------ RECORDS
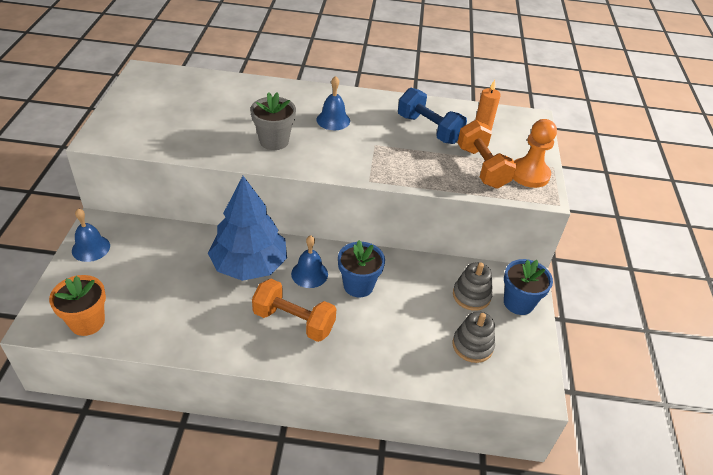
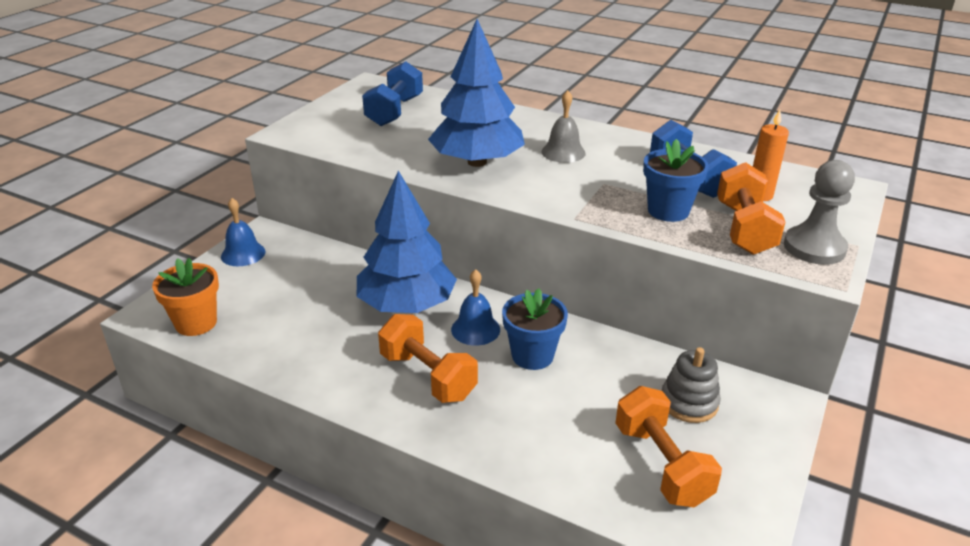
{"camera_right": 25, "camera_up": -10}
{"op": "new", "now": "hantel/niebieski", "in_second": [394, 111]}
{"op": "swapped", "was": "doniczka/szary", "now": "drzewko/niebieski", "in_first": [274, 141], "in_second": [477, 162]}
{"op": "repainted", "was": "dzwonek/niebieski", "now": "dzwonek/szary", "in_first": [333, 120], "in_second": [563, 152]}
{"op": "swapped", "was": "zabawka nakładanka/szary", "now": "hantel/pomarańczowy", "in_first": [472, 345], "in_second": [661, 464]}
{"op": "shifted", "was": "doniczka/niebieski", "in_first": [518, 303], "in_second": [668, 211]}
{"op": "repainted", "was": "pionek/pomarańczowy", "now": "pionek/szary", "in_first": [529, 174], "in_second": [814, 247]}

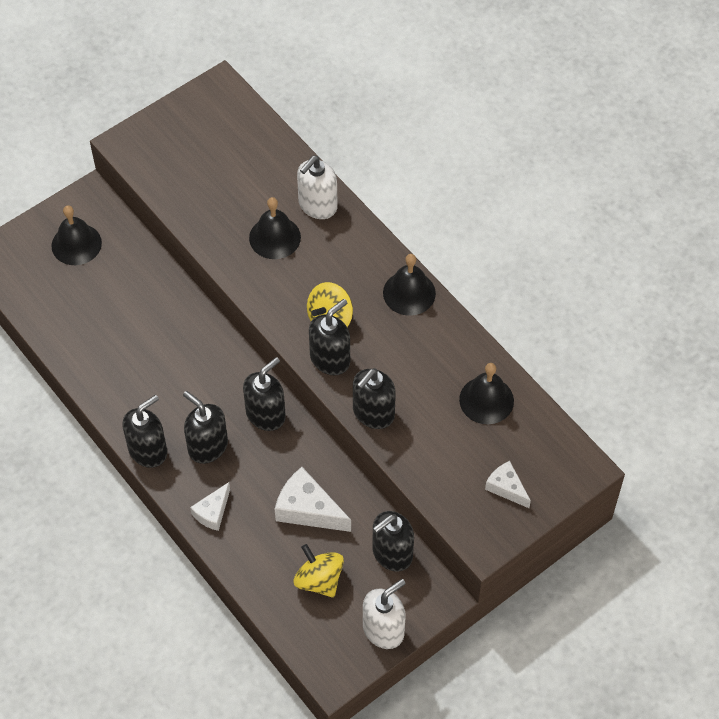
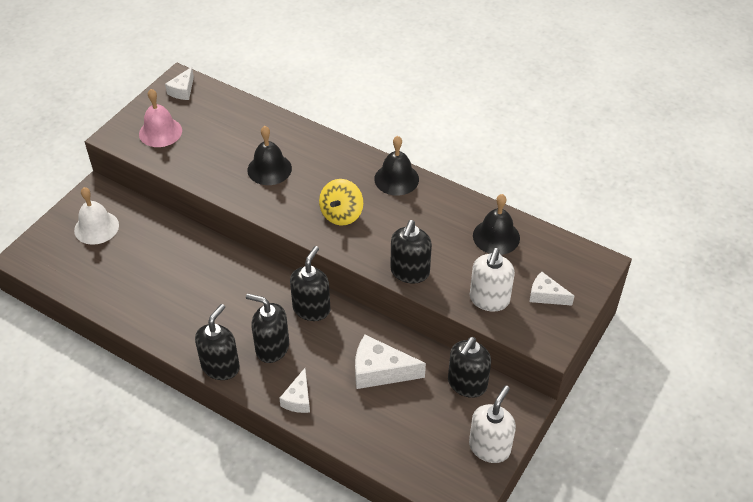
{"camera_right": -20, "camera_up": -10}
{"op": "repainted", "was": "dzwonek/czarny", "now": "dzwonek/biały", "in_first": [76, 244], "in_second": [96, 227]}
{"op": "new", "now": "dzwonek/różowy", "in_second": [160, 132]}
{"op": "new", "now": "ser/biały", "in_second": [182, 90]}
{"op": "shifted", "was": "dozownik mydła/biały", "in_first": [317, 205], "in_second": [489, 299]}
{"op": "gone", "was": "bączek/żółty", "in_first": [319, 580]}
{"op": "gone", "was": "dozownik mydła/czarny", "in_first": [330, 359]}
------------
Gather from the records above every line containing the string "swapped".

-- ANSWER SECTION --
{"op": "swapped", "was": "doniczka/szary", "now": "drzewko/niebieski", "in_first": [274, 141], "in_second": [477, 162]}
{"op": "swapped", "was": "zabawka nakładanka/szary", "now": "hantel/pomarańczowy", "in_first": [472, 345], "in_second": [661, 464]}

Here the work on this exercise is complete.